THE PROBLEM :: Search the material for "orange" and show all lines that contain it.

SUPPLIED MATERIAL ::
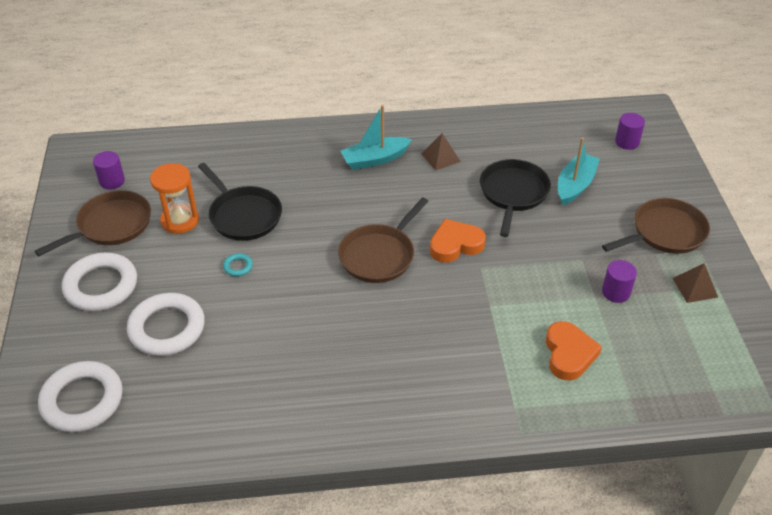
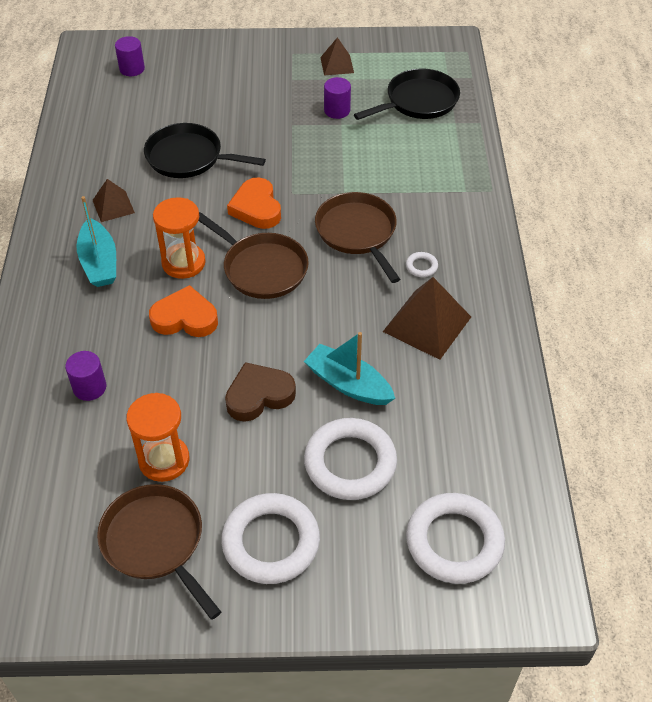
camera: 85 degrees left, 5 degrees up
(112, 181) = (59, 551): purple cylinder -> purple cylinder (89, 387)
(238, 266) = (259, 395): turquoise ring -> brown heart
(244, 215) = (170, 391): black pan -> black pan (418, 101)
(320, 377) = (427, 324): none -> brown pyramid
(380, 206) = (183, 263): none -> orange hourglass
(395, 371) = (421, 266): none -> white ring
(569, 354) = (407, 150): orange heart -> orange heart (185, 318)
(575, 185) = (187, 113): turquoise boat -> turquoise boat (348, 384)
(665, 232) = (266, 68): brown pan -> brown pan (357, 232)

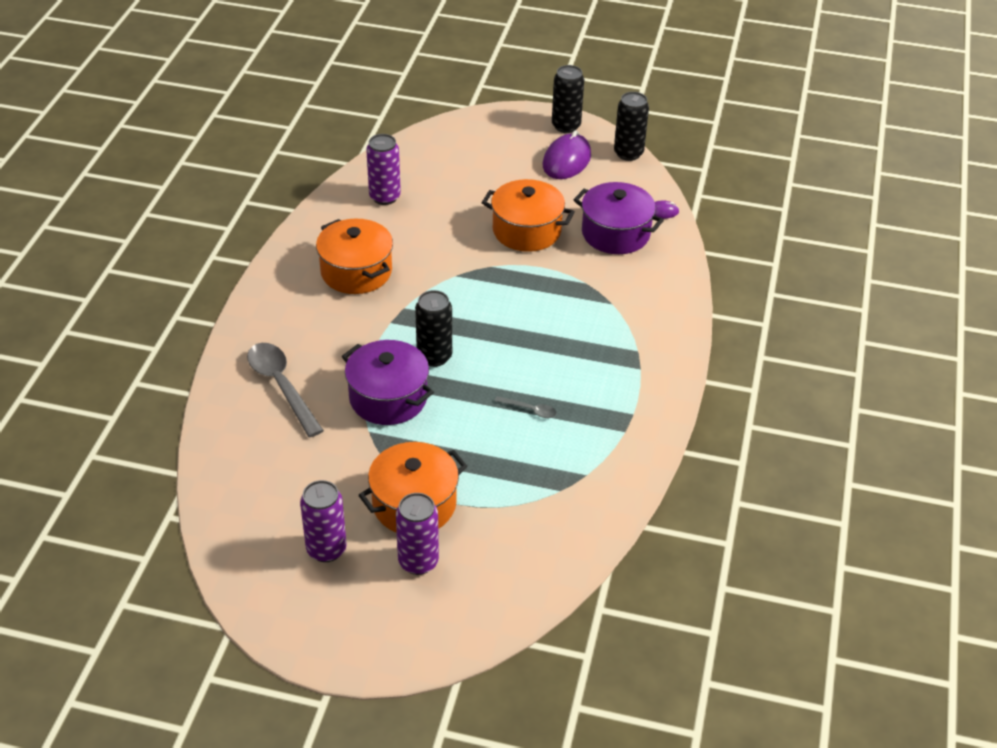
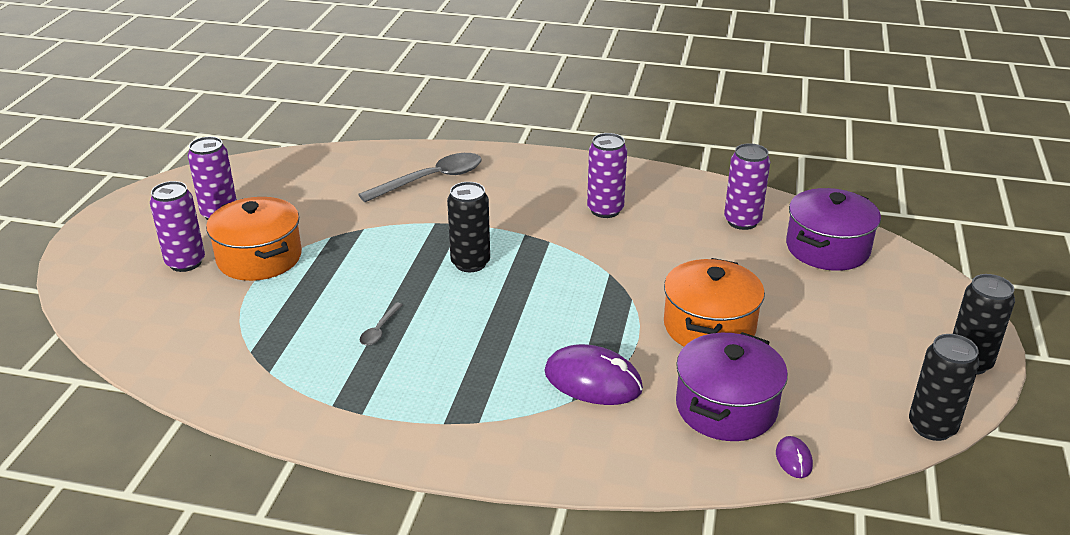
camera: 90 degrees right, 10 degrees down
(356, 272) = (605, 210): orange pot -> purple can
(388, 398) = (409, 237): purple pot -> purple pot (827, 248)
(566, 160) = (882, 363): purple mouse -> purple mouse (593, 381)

RESULT FOR THIS TASK ::
(380, 206) = (183, 263): none -> orange hourglass
(569, 354) = (407, 150): orange heart -> orange heart (185, 318)
(356, 272) = (605, 210): orange pot -> purple can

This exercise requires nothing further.